What to work on:
Answer with one figure only, the number of lines below in which "camera" occurs.

Given information:
--------------------

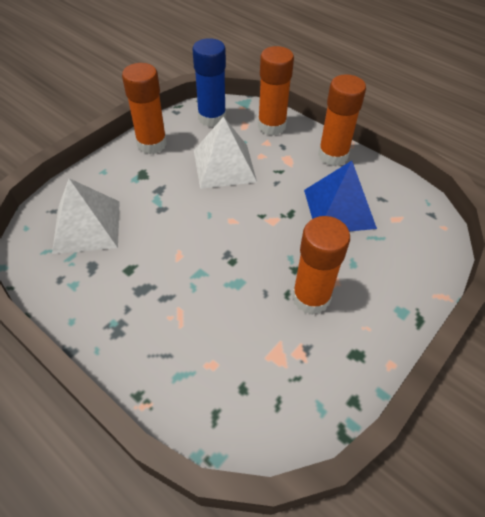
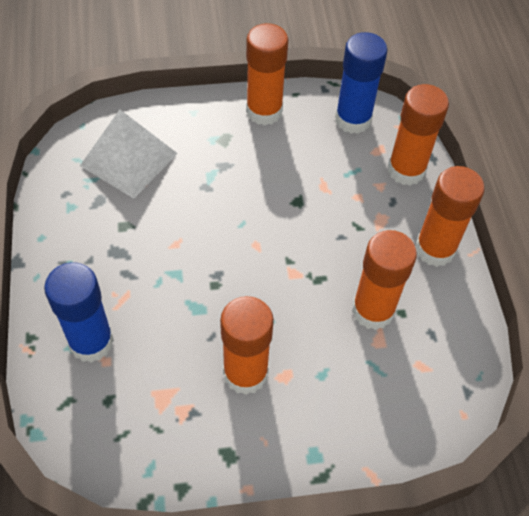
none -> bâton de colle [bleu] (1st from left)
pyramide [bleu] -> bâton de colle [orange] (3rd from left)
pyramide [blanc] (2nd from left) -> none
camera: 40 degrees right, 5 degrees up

--------------------

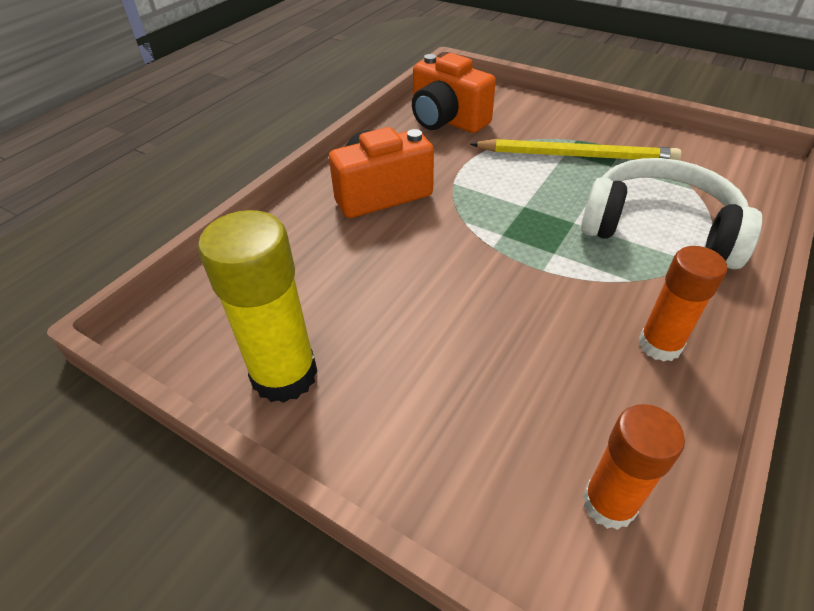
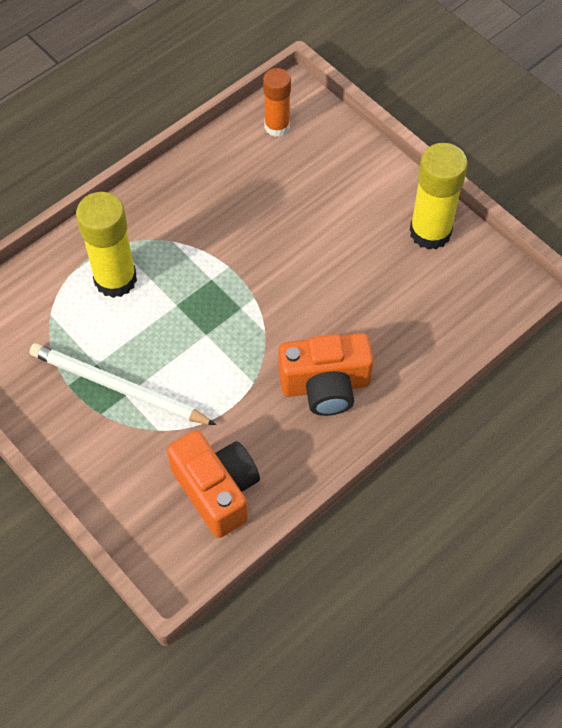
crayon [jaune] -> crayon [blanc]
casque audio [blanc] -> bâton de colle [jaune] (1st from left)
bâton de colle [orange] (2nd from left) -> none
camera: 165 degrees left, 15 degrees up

--------------------

Solution to the problem:
2